■ **ENTRIES PROVIDED**
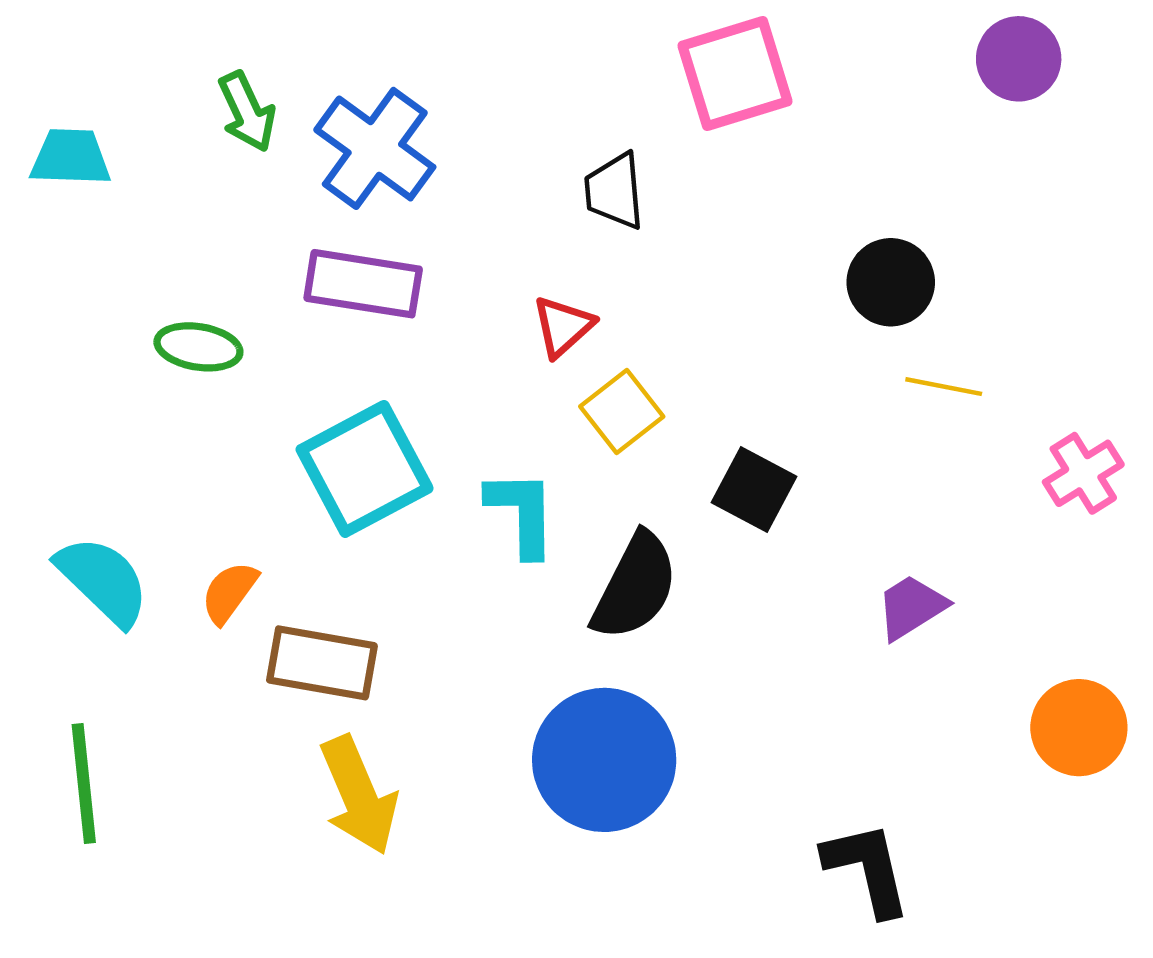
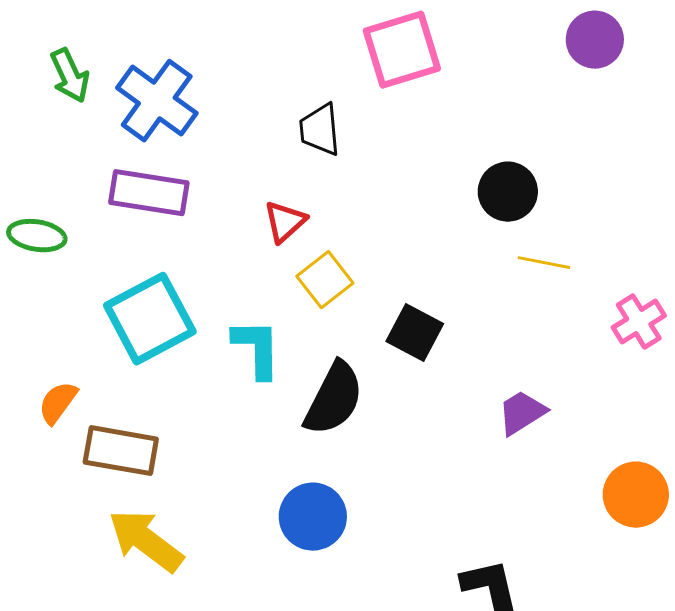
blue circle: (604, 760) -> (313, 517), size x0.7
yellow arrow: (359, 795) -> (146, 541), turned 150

==

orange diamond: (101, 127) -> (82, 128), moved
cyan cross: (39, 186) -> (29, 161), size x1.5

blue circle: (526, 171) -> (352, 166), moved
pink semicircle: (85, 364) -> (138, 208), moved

■ **EXERCISE DESCRIPTION**
Retype the records above, but only those lines that fall between the line containing "orange diamond: (101, 127)" and the line containing "pink semicircle: (85, 364)", with both of those lines included, exactly as written.

■ **RESPONSE TO THIS EXERCISE**
orange diamond: (101, 127) -> (82, 128), moved
cyan cross: (39, 186) -> (29, 161), size x1.5

blue circle: (526, 171) -> (352, 166), moved
pink semicircle: (85, 364) -> (138, 208), moved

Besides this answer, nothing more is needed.